**EXERCISE GOAL**: Your task is to restate word for word the lines of the listing below that start at the one containing "RGB pin G: D14 -> D34" and run to the end; please add nothing.

>>>

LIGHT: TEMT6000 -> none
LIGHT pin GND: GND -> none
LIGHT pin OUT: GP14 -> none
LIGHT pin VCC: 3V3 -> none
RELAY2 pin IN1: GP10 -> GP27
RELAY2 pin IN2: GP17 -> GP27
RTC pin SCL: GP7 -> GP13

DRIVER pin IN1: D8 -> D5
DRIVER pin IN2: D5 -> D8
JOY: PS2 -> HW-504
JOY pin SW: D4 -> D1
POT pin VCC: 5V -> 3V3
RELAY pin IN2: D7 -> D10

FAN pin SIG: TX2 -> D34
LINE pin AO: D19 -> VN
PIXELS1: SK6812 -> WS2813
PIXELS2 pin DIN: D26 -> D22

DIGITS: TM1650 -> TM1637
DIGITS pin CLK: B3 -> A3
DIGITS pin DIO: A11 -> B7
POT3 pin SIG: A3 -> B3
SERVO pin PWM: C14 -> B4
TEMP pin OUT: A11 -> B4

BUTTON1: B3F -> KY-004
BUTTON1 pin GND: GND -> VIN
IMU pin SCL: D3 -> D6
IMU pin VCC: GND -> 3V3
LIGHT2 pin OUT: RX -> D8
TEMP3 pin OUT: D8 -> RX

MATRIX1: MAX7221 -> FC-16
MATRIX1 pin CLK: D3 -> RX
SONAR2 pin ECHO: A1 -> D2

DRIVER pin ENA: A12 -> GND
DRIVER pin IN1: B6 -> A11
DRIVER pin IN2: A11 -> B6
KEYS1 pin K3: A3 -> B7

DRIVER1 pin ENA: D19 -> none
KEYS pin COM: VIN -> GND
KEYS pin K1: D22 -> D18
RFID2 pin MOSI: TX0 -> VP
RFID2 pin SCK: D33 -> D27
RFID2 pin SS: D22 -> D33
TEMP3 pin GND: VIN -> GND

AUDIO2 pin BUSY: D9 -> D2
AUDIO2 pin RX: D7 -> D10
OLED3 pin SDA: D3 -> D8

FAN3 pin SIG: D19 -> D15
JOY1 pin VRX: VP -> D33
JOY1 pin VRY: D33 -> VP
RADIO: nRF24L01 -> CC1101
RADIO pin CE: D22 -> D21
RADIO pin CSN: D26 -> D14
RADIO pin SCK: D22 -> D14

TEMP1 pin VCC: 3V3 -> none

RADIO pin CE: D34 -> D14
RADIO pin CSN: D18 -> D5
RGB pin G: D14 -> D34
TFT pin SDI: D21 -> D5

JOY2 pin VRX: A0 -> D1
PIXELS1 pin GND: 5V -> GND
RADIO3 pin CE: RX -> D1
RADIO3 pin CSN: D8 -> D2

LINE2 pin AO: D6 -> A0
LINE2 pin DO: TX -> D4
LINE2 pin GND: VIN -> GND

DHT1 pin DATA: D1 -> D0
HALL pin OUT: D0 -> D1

<<<

**ANSWER BOX**:
RGB pin G: D14 -> D34
TFT pin SDI: D21 -> D5

JOY2 pin VRX: A0 -> D1
PIXELS1 pin GND: 5V -> GND
RADIO3 pin CE: RX -> D1
RADIO3 pin CSN: D8 -> D2

LINE2 pin AO: D6 -> A0
LINE2 pin DO: TX -> D4
LINE2 pin GND: VIN -> GND

DHT1 pin DATA: D1 -> D0
HALL pin OUT: D0 -> D1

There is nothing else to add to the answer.